# [Assignment]
Please return every line in the following data that includes the string "black".

# [Material provided]
====

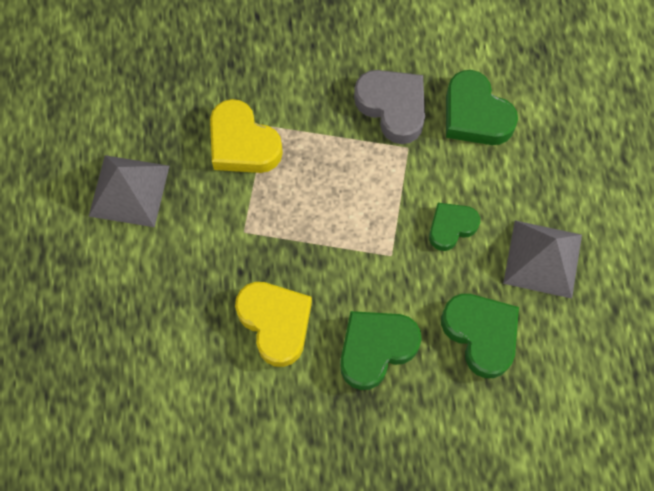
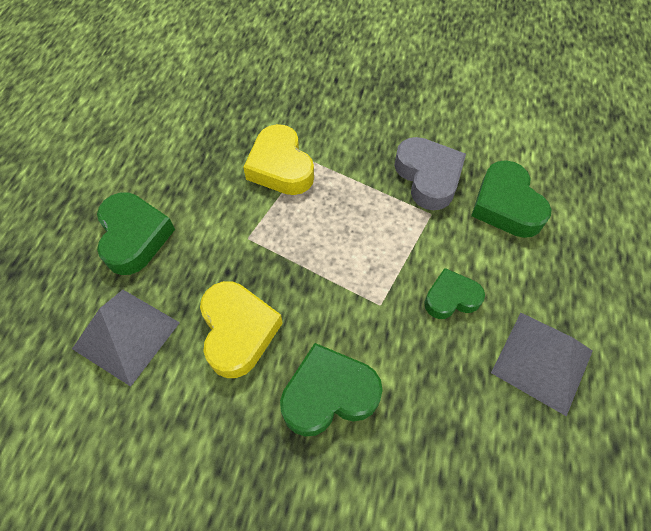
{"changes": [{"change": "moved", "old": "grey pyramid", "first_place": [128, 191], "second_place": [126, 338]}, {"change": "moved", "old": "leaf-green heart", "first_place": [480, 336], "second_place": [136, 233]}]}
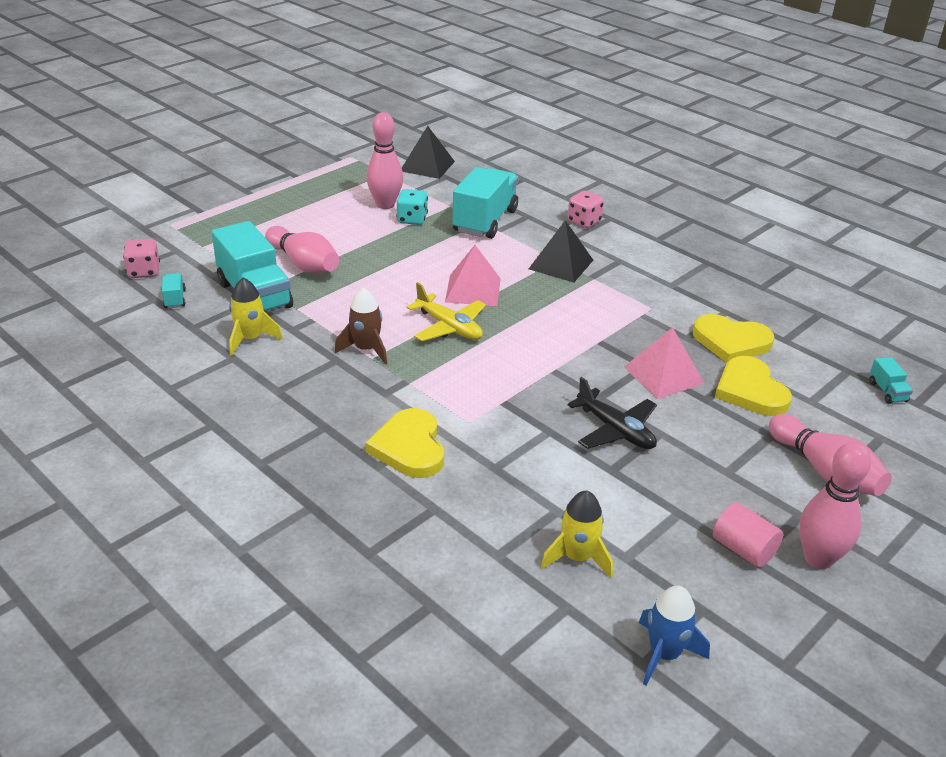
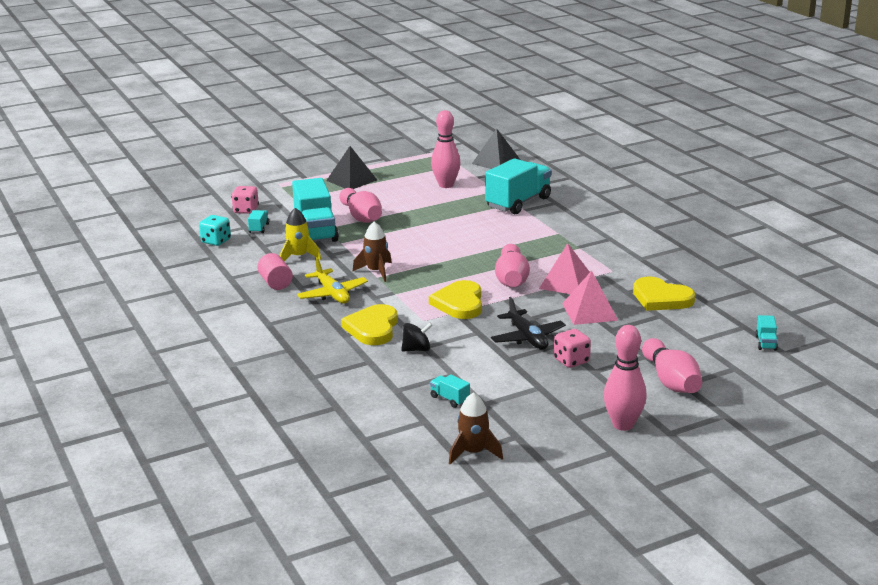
{"changes": [{"change": "moved", "old": "turquoise dice", "first_place": [412, 207], "second_place": [215, 230]}, {"change": "moved", "old": "pink dice", "first_place": [586, 209], "second_place": [572, 348]}, {"change": "moved", "old": "jet-black pyramid", "first_place": [561, 251], "second_place": [351, 167]}, {"change": "moved", "old": "pink pyramid", "first_place": [473, 275], "second_place": [564, 268]}, {"change": "moved", "old": "golden plane", "first_place": [446, 311], "second_place": [332, 280]}, {"change": "moved", "old": "golden heart", "first_place": [753, 386], "second_place": [455, 299]}, {"change": "replaced", "old": "golden rocket", "new": "turquoise toy truck", "first_place": [577, 534], "second_place": [450, 391]}, {"change": "moved", "old": "pink cylinder shape", "first_place": [748, 535], "second_place": [275, 271]}, {"change": "recoloured", "old": "cobalt rocket", "new": "brown rocket", "first_place": [674, 635], "second_place": [476, 429]}, {"change": "added", "new": "pink tenpin", "second_place": [512, 265]}, {"change": "added", "new": "jet-black whirligig", "second_place": [417, 336]}]}
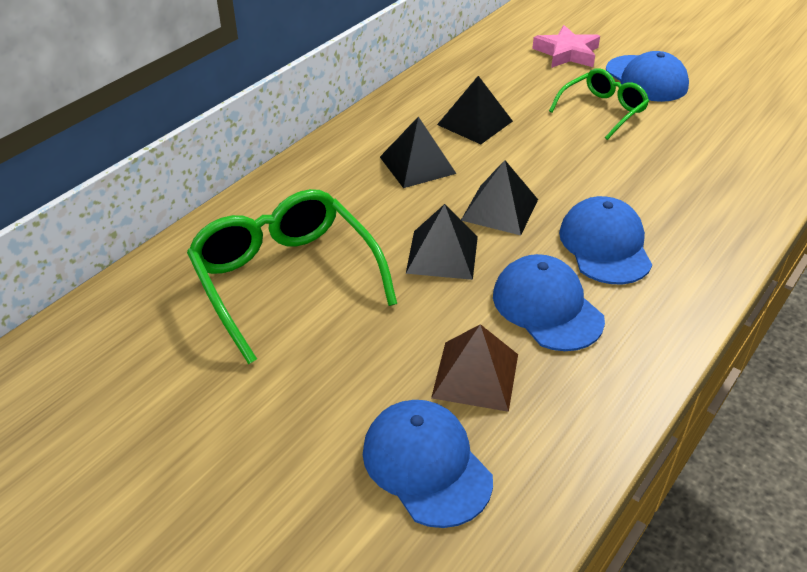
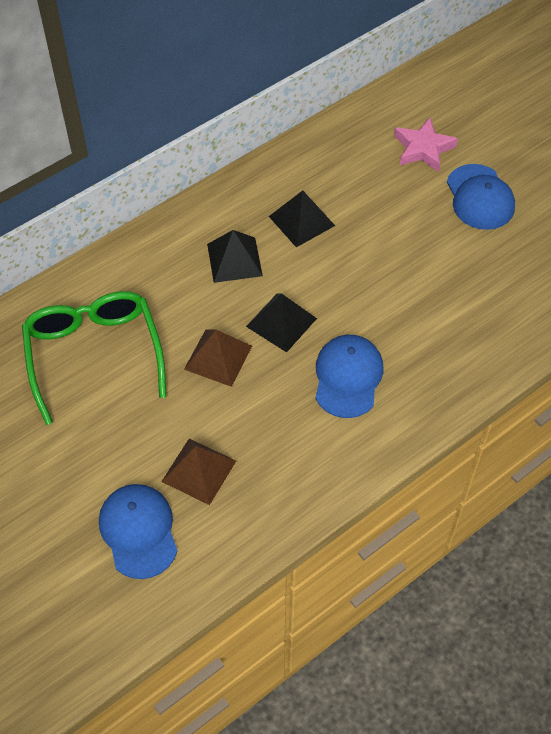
{"changes": [{"change": "removed", "old": "leaf-green glasses", "first_place": [599, 104]}, {"change": "recoloured", "old": "jet-black pyramid", "new": "brown pyramid", "first_place": [442, 242], "second_place": [218, 358]}, {"change": "removed", "old": "cobalt baseball cap", "first_place": [549, 302]}]}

====

# [Task result]
{"changes": [{"change": "moved", "old": "turquoise dice", "first_place": [412, 207], "second_place": [215, 230]}, {"change": "moved", "old": "pink dice", "first_place": [586, 209], "second_place": [572, 348]}, {"change": "moved", "old": "jet-black pyramid", "first_place": [561, 251], "second_place": [351, 167]}, {"change": "moved", "old": "pink pyramid", "first_place": [473, 275], "second_place": [564, 268]}, {"change": "moved", "old": "golden plane", "first_place": [446, 311], "second_place": [332, 280]}, {"change": "moved", "old": "golden heart", "first_place": [753, 386], "second_place": [455, 299]}, {"change": "replaced", "old": "golden rocket", "new": "turquoise toy truck", "first_place": [577, 534], "second_place": [450, 391]}, {"change": "moved", "old": "pink cylinder shape", "first_place": [748, 535], "second_place": [275, 271]}, {"change": "recoloured", "old": "cobalt rocket", "new": "brown rocket", "first_place": [674, 635], "second_place": [476, 429]}, {"change": "added", "new": "pink tenpin", "second_place": [512, 265]}, {"change": "added", "new": "jet-black whirligig", "second_place": [417, 336]}]}
{"changes": [{"change": "removed", "old": "leaf-green glasses", "first_place": [599, 104]}, {"change": "recoloured", "old": "jet-black pyramid", "new": "brown pyramid", "first_place": [442, 242], "second_place": [218, 358]}, {"change": "removed", "old": "cobalt baseball cap", "first_place": [549, 302]}]}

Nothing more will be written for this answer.